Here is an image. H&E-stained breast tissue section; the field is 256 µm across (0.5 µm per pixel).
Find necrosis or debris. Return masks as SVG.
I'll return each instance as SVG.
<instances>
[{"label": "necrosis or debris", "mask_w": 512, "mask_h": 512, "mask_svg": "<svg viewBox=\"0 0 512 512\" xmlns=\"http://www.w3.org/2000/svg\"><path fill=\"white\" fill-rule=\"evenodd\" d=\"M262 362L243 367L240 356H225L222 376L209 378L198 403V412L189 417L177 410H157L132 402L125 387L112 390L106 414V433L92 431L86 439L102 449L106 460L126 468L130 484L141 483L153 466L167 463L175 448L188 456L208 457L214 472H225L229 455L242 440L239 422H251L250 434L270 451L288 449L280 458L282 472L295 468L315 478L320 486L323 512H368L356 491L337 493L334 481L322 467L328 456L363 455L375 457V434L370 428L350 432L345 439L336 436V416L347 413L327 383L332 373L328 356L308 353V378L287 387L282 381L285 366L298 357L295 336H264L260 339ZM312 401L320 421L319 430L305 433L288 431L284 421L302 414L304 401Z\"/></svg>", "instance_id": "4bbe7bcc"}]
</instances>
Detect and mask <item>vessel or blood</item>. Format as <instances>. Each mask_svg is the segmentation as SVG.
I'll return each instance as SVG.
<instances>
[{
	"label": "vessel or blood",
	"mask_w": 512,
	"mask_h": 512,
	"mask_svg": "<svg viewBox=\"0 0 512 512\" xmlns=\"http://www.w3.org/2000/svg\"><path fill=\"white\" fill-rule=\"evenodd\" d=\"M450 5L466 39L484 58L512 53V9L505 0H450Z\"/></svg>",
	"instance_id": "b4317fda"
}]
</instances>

PROBLEM DETAILS
Go through the records and print each one exactly.

EXERCISE ANSWER
Here is an image. H&E-stained breast tissue section; the field is 256 µm across (0.5 µm per pixel).
Find necrosis or debris. Return masks as SVG.
I'll return each instance as SVG.
<instances>
[{"label": "necrosis or debris", "mask_w": 512, "mask_h": 512, "mask_svg": "<svg viewBox=\"0 0 512 512\" xmlns=\"http://www.w3.org/2000/svg\"><path fill=\"white\" fill-rule=\"evenodd\" d=\"M262 362L243 367L240 356H225L222 376L209 378L198 403V412L189 417L177 410H157L132 402L125 387L112 390L106 414V433L92 431L86 439L102 449L106 460L126 468L130 484L141 483L153 466L167 463L175 448L188 456L208 457L214 472H225L229 455L242 440L239 422H251L250 434L270 451L288 449L280 458L282 472L295 468L315 478L320 486L323 512H368L356 491L337 493L334 481L322 467L328 456L363 455L375 457V434L370 428L350 432L345 439L336 436V416L347 413L327 383L332 373L328 356L308 353V378L287 387L282 381L285 366L298 357L295 336H264L260 339ZM312 401L320 421L319 430L305 433L288 431L284 421L302 414L304 401Z\"/></svg>", "instance_id": "4bbe7bcc"}]
</instances>
Detect and mask <item>vessel or blood</item>. Format as <instances>. Each mask_svg is the segmentation as SVG.
I'll return each instance as SVG.
<instances>
[{
	"label": "vessel or blood",
	"mask_w": 512,
	"mask_h": 512,
	"mask_svg": "<svg viewBox=\"0 0 512 512\" xmlns=\"http://www.w3.org/2000/svg\"><path fill=\"white\" fill-rule=\"evenodd\" d=\"M450 5L466 39L484 58L512 53V9L505 0H450Z\"/></svg>",
	"instance_id": "b4317fda"
}]
</instances>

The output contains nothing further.